**DIRECTIONS**
Output the entries verbatim, including every line.

[Extracted records]
Segment Open

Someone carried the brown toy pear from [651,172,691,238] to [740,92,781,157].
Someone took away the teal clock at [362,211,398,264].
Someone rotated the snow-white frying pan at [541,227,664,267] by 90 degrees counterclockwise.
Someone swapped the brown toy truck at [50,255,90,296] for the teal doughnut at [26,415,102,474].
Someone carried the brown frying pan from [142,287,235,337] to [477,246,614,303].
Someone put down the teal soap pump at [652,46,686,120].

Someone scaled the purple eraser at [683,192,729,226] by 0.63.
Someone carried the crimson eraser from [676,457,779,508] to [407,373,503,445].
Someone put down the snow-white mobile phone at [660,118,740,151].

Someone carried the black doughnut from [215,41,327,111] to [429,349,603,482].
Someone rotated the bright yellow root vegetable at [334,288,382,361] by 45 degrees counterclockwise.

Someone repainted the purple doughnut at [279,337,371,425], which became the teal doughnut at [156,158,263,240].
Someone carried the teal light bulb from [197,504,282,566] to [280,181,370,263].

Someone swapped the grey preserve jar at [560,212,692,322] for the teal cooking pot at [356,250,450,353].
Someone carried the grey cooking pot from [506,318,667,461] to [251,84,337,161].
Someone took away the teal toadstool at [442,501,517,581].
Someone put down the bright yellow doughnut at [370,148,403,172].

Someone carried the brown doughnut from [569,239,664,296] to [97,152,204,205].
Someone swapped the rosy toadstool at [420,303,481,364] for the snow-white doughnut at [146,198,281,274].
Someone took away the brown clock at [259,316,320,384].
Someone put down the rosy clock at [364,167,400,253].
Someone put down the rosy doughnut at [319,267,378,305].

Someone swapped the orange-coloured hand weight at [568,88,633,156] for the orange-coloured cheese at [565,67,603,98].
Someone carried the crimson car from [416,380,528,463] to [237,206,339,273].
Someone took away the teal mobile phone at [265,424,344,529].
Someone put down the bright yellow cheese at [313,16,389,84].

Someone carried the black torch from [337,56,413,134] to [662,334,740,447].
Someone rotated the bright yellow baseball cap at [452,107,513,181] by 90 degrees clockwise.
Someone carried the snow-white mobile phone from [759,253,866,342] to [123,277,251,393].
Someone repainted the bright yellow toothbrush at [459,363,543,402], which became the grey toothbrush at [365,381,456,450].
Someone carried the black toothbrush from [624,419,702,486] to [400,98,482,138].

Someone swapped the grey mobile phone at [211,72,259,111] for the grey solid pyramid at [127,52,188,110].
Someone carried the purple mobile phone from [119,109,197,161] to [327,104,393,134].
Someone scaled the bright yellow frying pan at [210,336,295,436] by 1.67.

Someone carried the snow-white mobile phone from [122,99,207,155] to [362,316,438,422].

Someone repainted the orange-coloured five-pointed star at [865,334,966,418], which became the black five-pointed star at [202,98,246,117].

Segment Closed

**FINISHED EXERCISE**
Someone carried the brown toy pear from [651,172,691,238] to [740,92,781,157].
Someone took away the teal clock at [362,211,398,264].
Someone rotated the snow-white frying pan at [541,227,664,267] by 90 degrees counterclockwise.
Someone swapped the brown toy truck at [50,255,90,296] for the teal doughnut at [26,415,102,474].
Someone carried the brown frying pan from [142,287,235,337] to [477,246,614,303].
Someone put down the teal soap pump at [652,46,686,120].

Someone scaled the purple eraser at [683,192,729,226] by 0.63.
Someone carried the crimson eraser from [676,457,779,508] to [407,373,503,445].
Someone put down the snow-white mobile phone at [660,118,740,151].

Someone carried the black doughnut from [215,41,327,111] to [429,349,603,482].
Someone rotated the bright yellow root vegetable at [334,288,382,361] by 45 degrees counterclockwise.

Someone repainted the purple doughnut at [279,337,371,425], which became the teal doughnut at [156,158,263,240].
Someone carried the teal light bulb from [197,504,282,566] to [280,181,370,263].

Someone swapped the grey preserve jar at [560,212,692,322] for the teal cooking pot at [356,250,450,353].
Someone carried the grey cooking pot from [506,318,667,461] to [251,84,337,161].
Someone took away the teal toadstool at [442,501,517,581].
Someone put down the bright yellow doughnut at [370,148,403,172].

Someone carried the brown doughnut from [569,239,664,296] to [97,152,204,205].
Someone swapped the rosy toadstool at [420,303,481,364] for the snow-white doughnut at [146,198,281,274].
Someone took away the brown clock at [259,316,320,384].
Someone put down the rosy clock at [364,167,400,253].
Someone put down the rosy doughnut at [319,267,378,305].

Someone swapped the orange-coloured hand weight at [568,88,633,156] for the orange-coloured cheese at [565,67,603,98].
Someone carried the crimson car from [416,380,528,463] to [237,206,339,273].
Someone took away the teal mobile phone at [265,424,344,529].
Someone put down the bright yellow cheese at [313,16,389,84].

Someone carried the black torch from [337,56,413,134] to [662,334,740,447].
Someone rotated the bright yellow baseball cap at [452,107,513,181] by 90 degrees clockwise.
Someone carried the snow-white mobile phone from [759,253,866,342] to [123,277,251,393].
Someone repainted the bright yellow toothbrush at [459,363,543,402], which became the grey toothbrush at [365,381,456,450].
Someone carried the black toothbrush from [624,419,702,486] to [400,98,482,138].

Someone swapped the grey mobile phone at [211,72,259,111] for the grey solid pyramid at [127,52,188,110].
Someone carried the purple mobile phone from [119,109,197,161] to [327,104,393,134].
Someone scaled the bright yellow frying pan at [210,336,295,436] by 1.67.

Someone carried the snow-white mobile phone from [122,99,207,155] to [362,316,438,422].

Someone repainted the orange-coloured five-pointed star at [865,334,966,418], which became the black five-pointed star at [202,98,246,117].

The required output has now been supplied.